§ Given information:
****

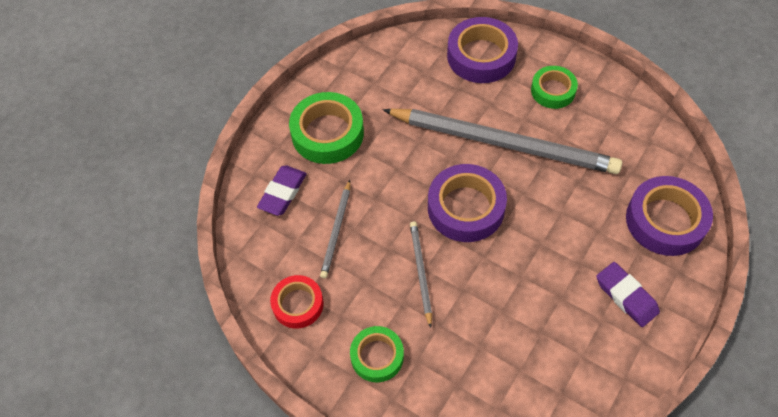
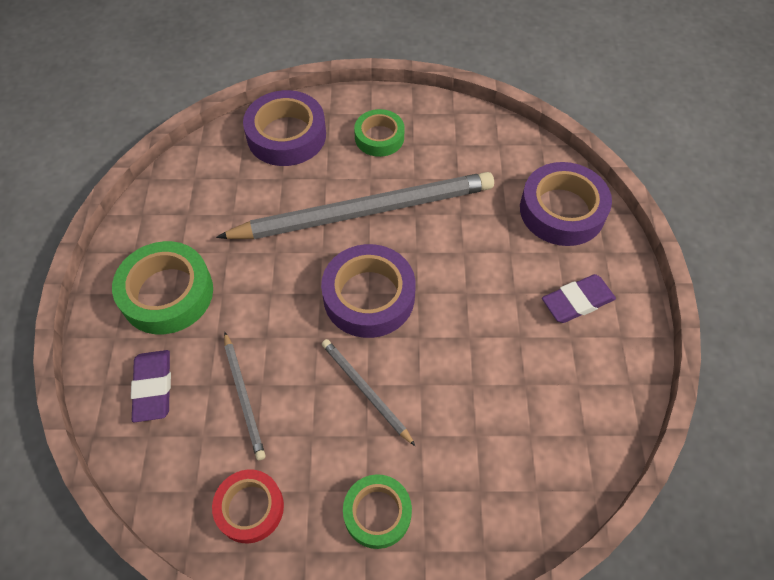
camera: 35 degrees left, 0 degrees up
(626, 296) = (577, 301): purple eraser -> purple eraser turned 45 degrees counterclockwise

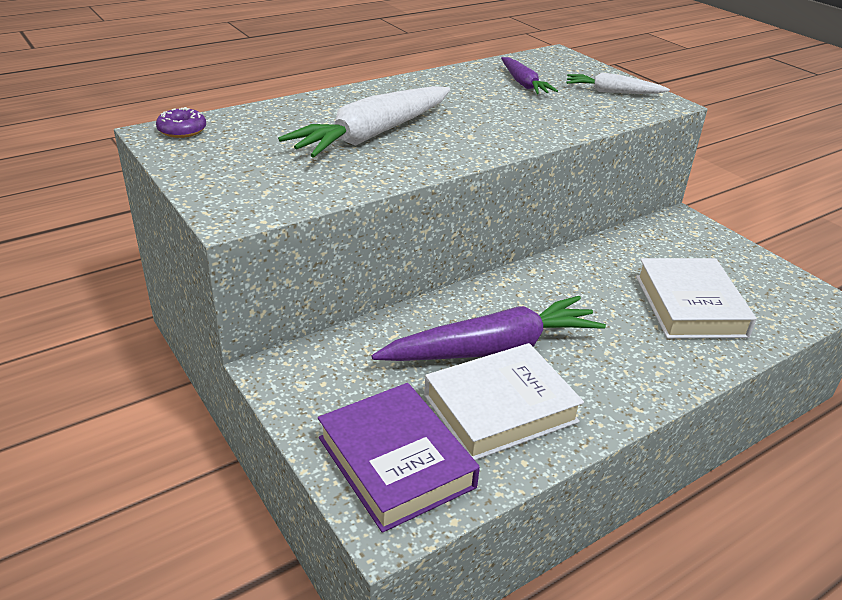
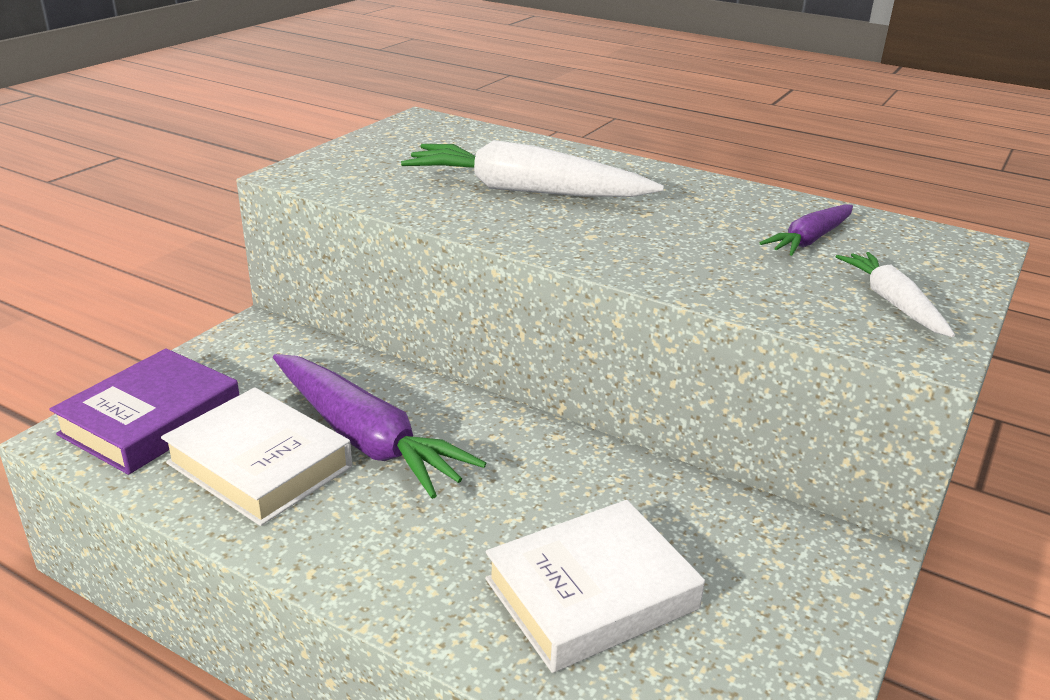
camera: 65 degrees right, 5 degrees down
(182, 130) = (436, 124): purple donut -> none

****

Which lines of the data contain the string "degrees"? Copy each of them.

camera: 35 degrees left, 0 degrees up
(626, 296) = (577, 301): purple eraser -> purple eraser turned 45 degrees counterclockwise
camera: 65 degrees right, 5 degrees down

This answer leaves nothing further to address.